(Content revision data)
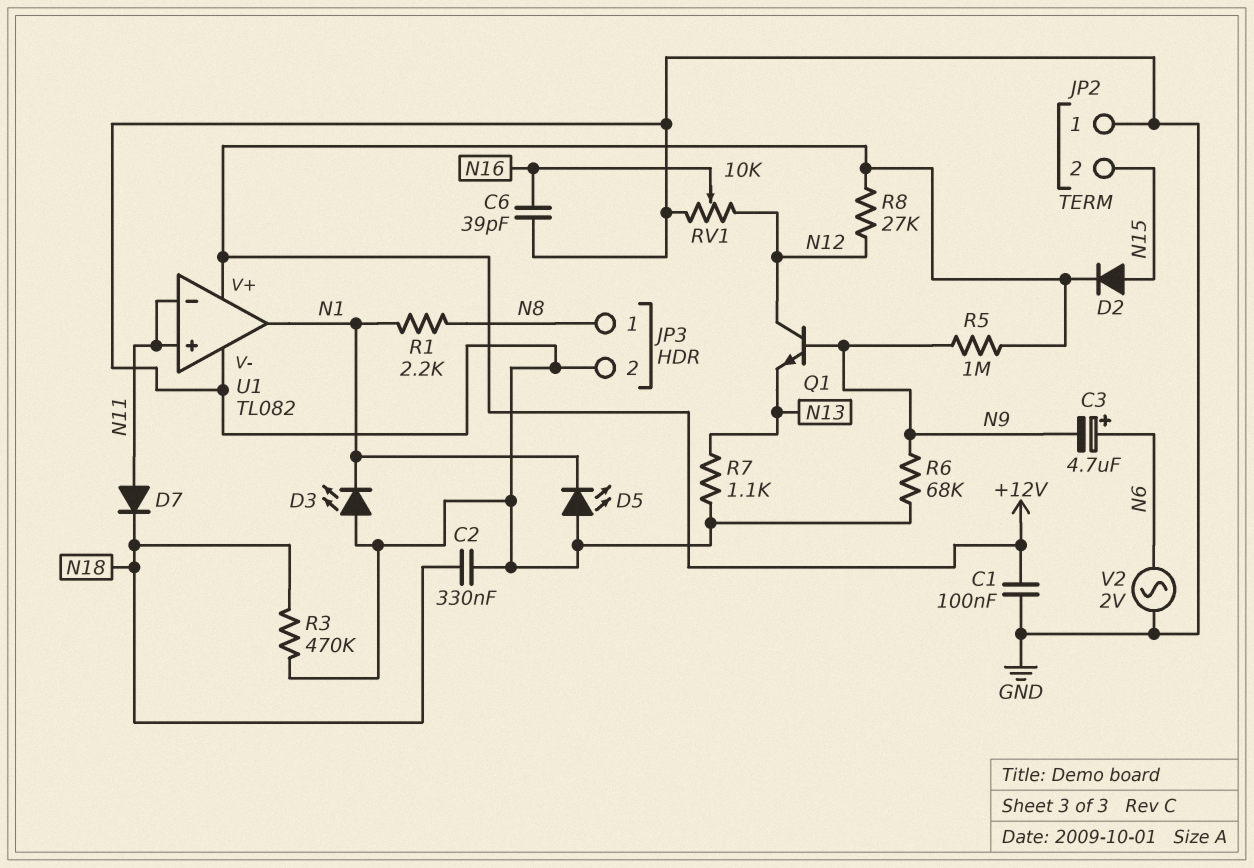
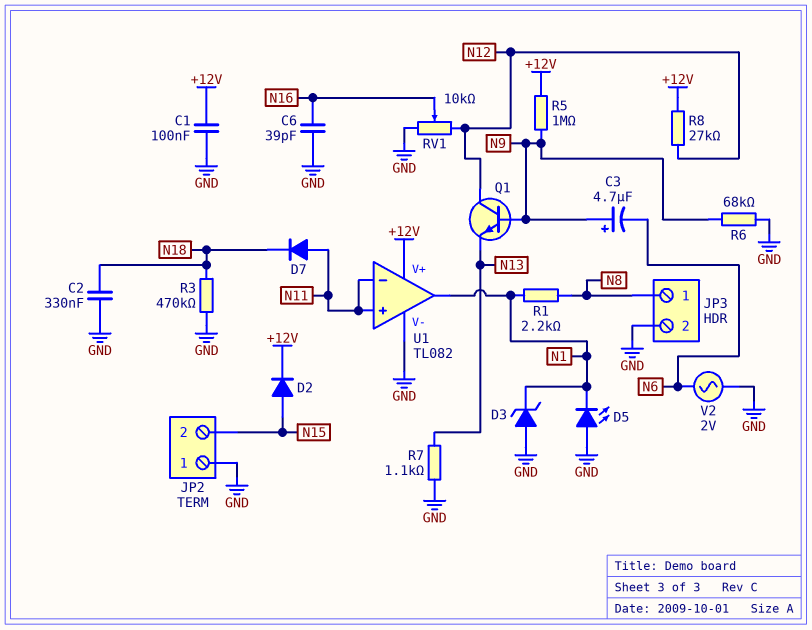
C3: 4.7uF (plus N6, minus N9) -> 4.7uF (plus N9, minus N6)
D3: LED (A GND, K N1) -> zener (A GND, K N1)

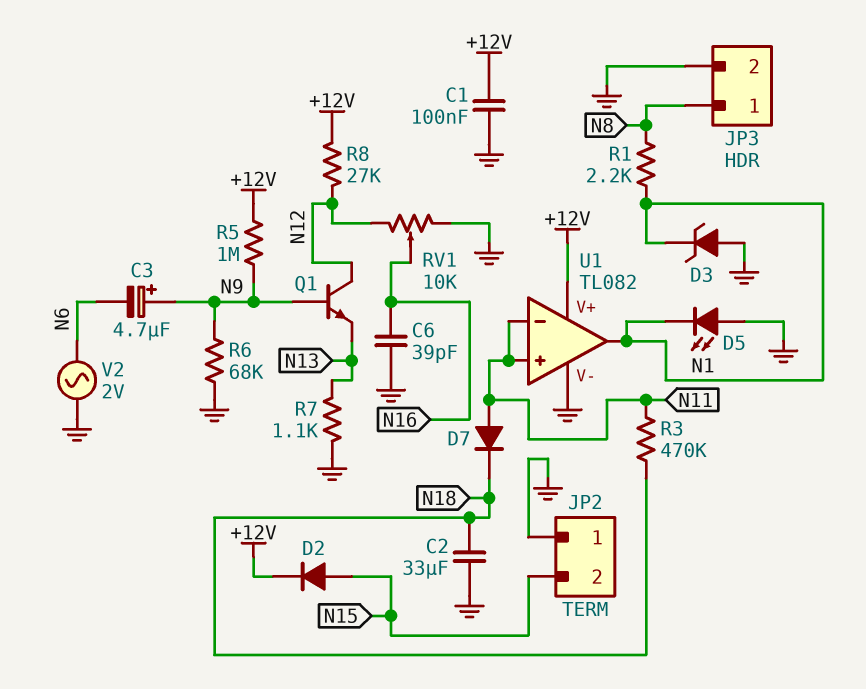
C2: 330nF (GND, N18) -> 33uF (GND, N18)
R3: 470k (GND, N18) -> 470k (N11, N18)

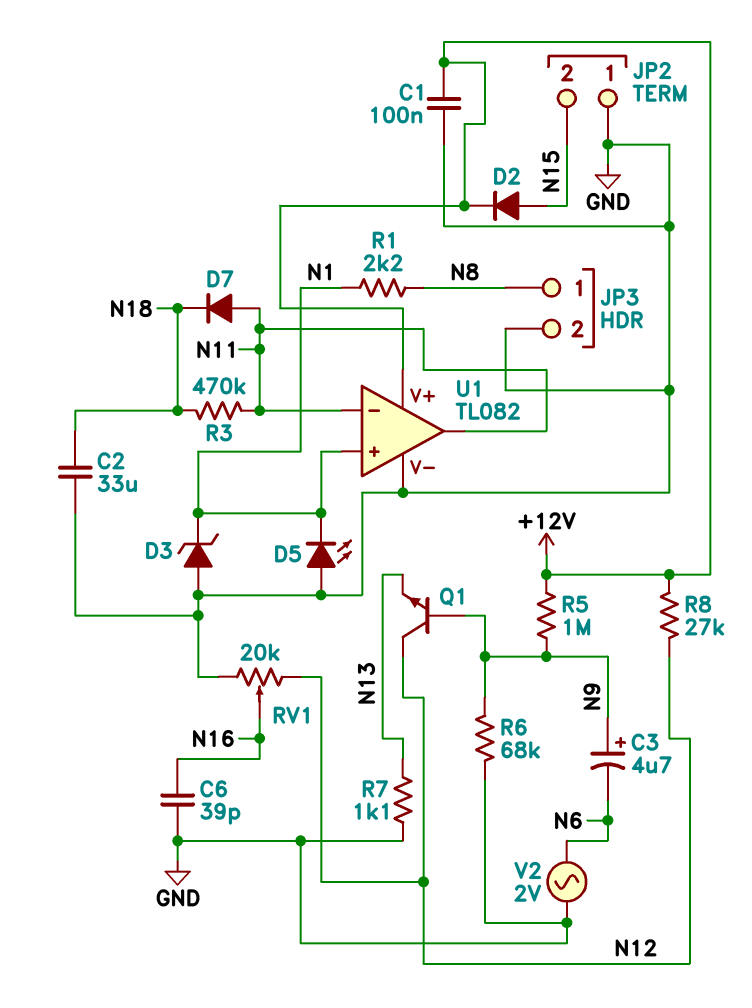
RV1: 10k (GND, N12, wiper N16) -> 20k (GND, N12, wiper N16)
U1 pin in+: N11 -> N1
U1 pin out: N1 -> N11

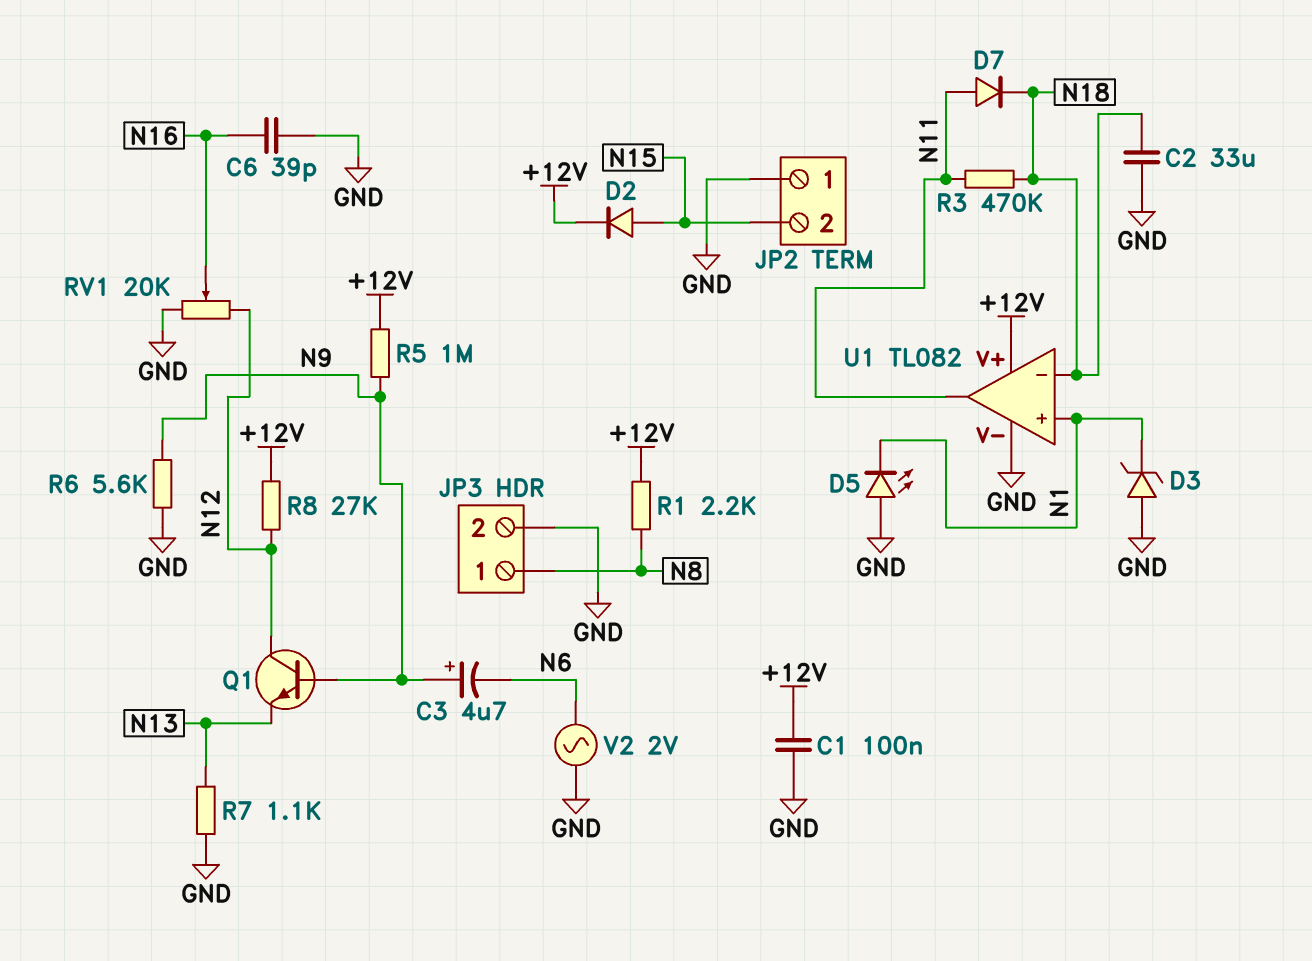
R1: 2.2k (N1, N8) -> 2.2k (+12V, N8)
R6: 68k (GND, N9) -> 5.6k (GND, N9)
U1 pin in-: N11 -> N18

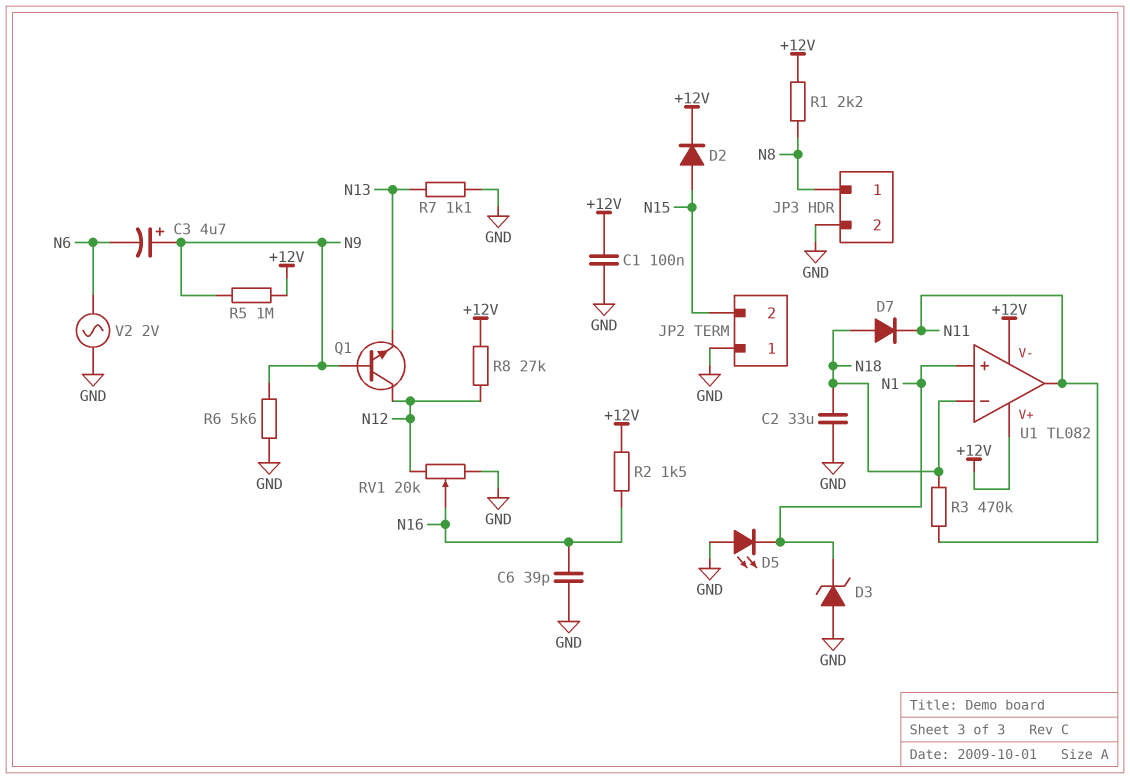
D7: diode (A N11, K N18) -> diode (A N18, K N11)
R2: none -> 1.5k (+12V, N16)
U1 pin V-: GND -> +12V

What is needed: Your answer must be an exact copy of the records, without the pictures.

Finished task:
C3: 4.7uF (plus N6, minus N9) -> 4.7uF (plus N9, minus N6)
D3: LED (A GND, K N1) -> zener (A GND, K N1)

C2: 330nF (GND, N18) -> 33uF (GND, N18)
R3: 470k (GND, N18) -> 470k (N11, N18)

RV1: 10k (GND, N12, wiper N16) -> 20k (GND, N12, wiper N16)
U1 pin in+: N11 -> N1
U1 pin out: N1 -> N11

R1: 2.2k (N1, N8) -> 2.2k (+12V, N8)
R6: 68k (GND, N9) -> 5.6k (GND, N9)
U1 pin in-: N11 -> N18

D7: diode (A N11, K N18) -> diode (A N18, K N11)
R2: none -> 1.5k (+12V, N16)
U1 pin V-: GND -> +12V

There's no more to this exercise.